▶ **What you need to do**: An exact restatement of the data is required, with the images omitted.

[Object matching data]
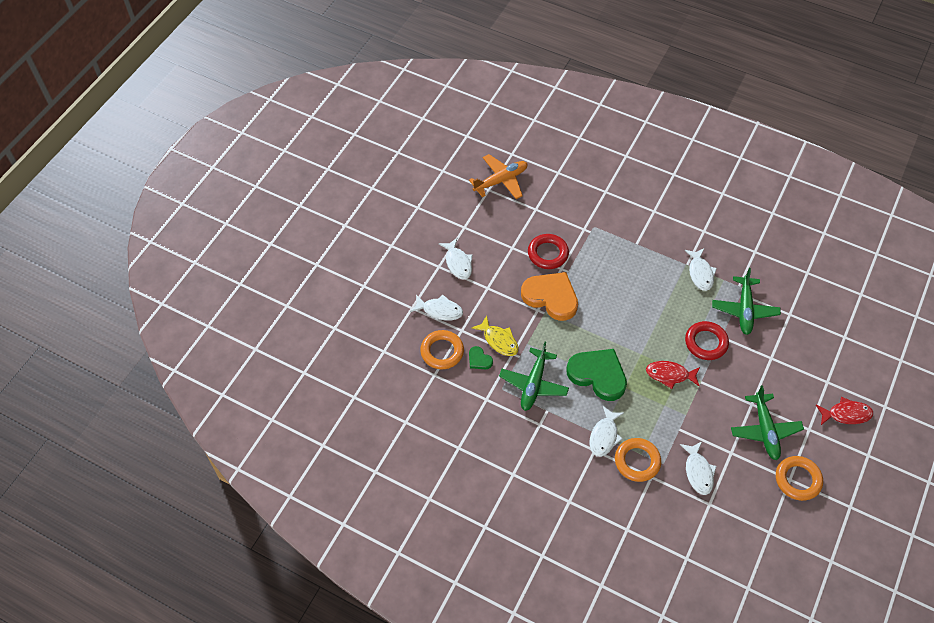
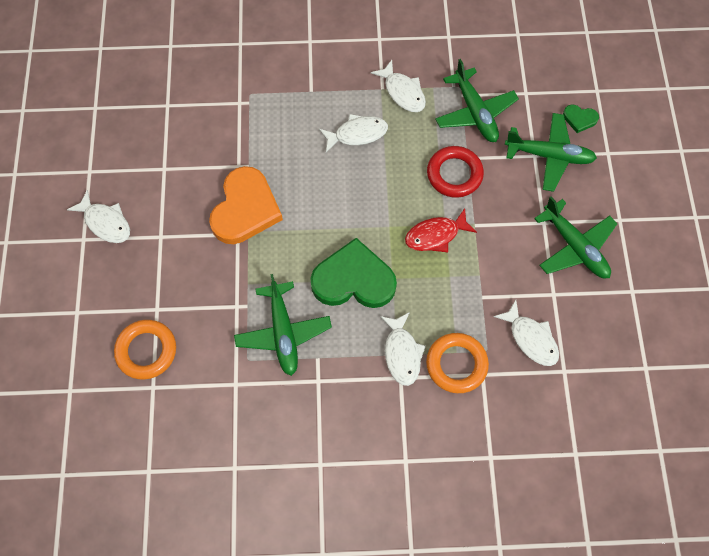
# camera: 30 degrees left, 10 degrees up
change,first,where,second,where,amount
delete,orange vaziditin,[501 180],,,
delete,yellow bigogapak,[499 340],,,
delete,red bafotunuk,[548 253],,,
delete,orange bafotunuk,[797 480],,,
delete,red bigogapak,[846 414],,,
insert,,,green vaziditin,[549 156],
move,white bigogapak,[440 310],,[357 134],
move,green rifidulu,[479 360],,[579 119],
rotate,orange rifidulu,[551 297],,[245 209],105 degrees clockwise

▶ **Answer to the exercise**:
# camera: 30 degrees left, 10 degrees up
change,first,where,second,where,amount
delete,orange vaziditin,[501 180],,,
delete,yellow bigogapak,[499 340],,,
delete,red bafotunuk,[548 253],,,
delete,orange bafotunuk,[797 480],,,
delete,red bigogapak,[846 414],,,
insert,,,green vaziditin,[549 156],
move,white bigogapak,[440 310],,[357 134],
move,green rifidulu,[479 360],,[579 119],
rotate,orange rifidulu,[551 297],,[245 209],105 degrees clockwise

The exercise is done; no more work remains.